THE TASK
A single number is the answer here: how many lines below include "down"?

--- START ---

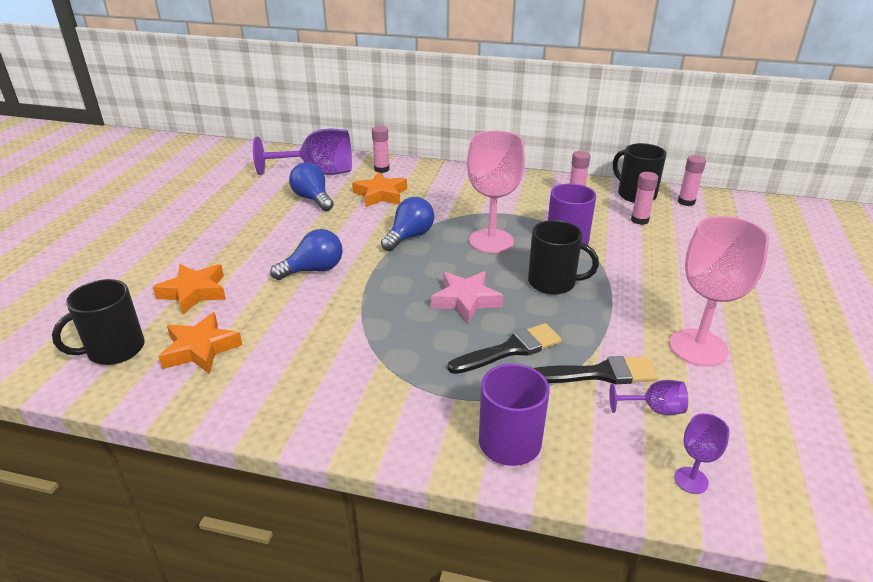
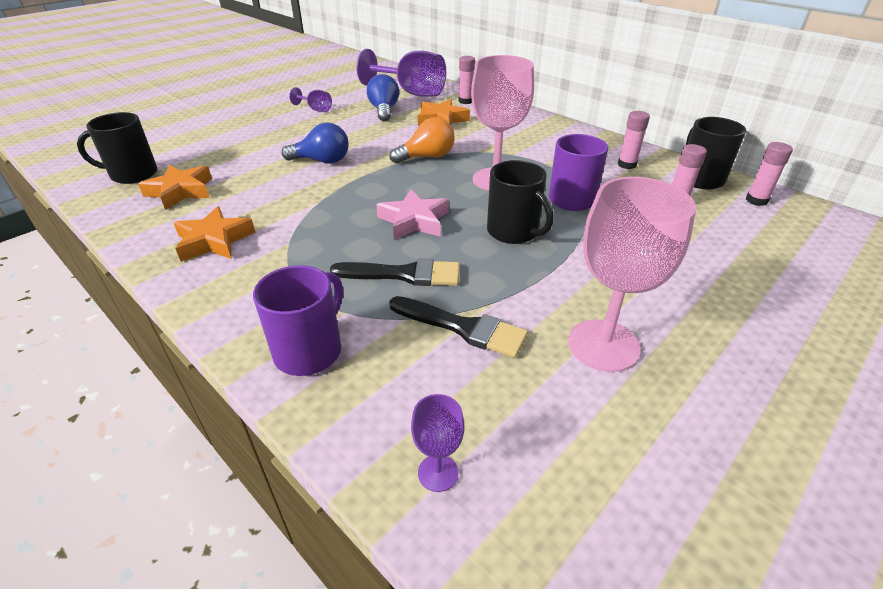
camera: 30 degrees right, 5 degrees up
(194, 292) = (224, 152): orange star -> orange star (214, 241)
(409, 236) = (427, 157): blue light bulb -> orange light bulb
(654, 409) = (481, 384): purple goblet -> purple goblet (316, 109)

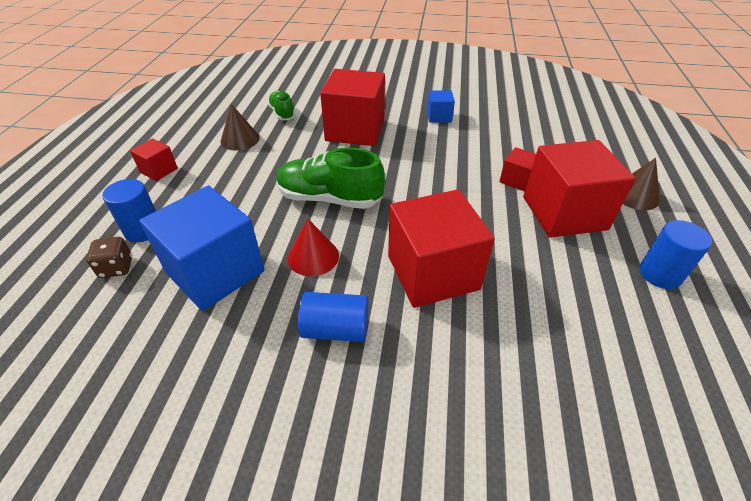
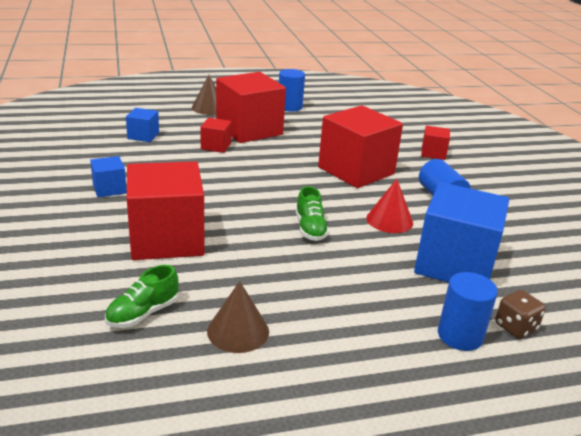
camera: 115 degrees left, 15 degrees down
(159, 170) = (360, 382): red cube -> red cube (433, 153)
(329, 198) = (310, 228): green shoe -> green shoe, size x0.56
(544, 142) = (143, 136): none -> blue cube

--- END ---
--- START ---

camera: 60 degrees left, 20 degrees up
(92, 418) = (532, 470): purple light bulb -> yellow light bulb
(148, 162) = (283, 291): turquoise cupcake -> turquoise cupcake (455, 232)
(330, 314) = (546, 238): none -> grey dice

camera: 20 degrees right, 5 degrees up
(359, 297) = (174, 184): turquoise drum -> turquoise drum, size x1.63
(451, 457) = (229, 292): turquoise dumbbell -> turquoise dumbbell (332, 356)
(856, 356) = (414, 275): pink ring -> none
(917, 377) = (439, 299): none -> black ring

--- END ---
--- START ---

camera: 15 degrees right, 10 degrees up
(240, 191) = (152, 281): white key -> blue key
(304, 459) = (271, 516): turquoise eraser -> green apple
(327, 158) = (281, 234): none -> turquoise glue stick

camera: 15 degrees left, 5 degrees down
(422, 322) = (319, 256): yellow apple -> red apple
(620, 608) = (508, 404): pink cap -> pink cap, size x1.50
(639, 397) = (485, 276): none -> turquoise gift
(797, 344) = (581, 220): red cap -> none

--- END ---

OUTPUT OF THE TASK
2